▸ Problem to solve: In the data, find the word "cyan" and copy out every line that has it.

───── Material for this exercise ─────

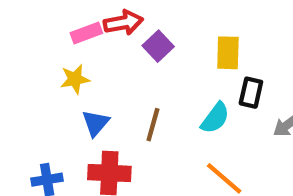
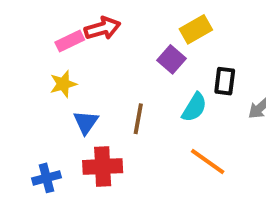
purple square: (158, 46) -> (171, 59), moved
yellow rectangle: (228, 53) -> (196, 29), moved, turned 64

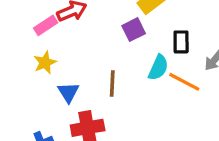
purple square: (171, 59) -> (134, 30), turned 30
orange line: (208, 161) -> (184, 82), moved

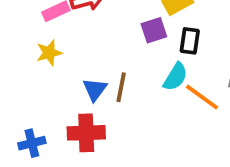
black rectangle: (181, 42) -> (190, 41), moved
blue triangle: (68, 92) -> (95, 90), moved

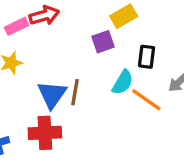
black rectangle: (190, 41) -> (147, 57), moved
blue triangle: (95, 90) -> (52, 95), size x1.4

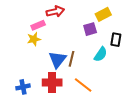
pink rectangle: (17, 26) -> (38, 25), moved
orange line: (146, 100) -> (83, 85), moved

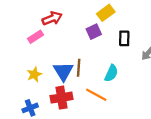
yellow star: (34, 39) -> (34, 74), moved
cyan semicircle: (101, 54) -> (111, 73), moved

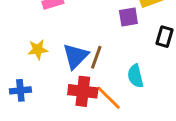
cyan semicircle: (111, 73) -> (135, 76), turned 126
red cross: (62, 98) -> (83, 91), moved

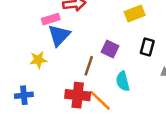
purple square: (128, 17) -> (110, 49), moved, turned 36
blue triangle: (76, 56) -> (59, 35), moved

─────

▸ Task answer:
cyan semicircle: (101, 54) -> (111, 73), moved
cyan semicircle: (111, 73) -> (135, 76), turned 126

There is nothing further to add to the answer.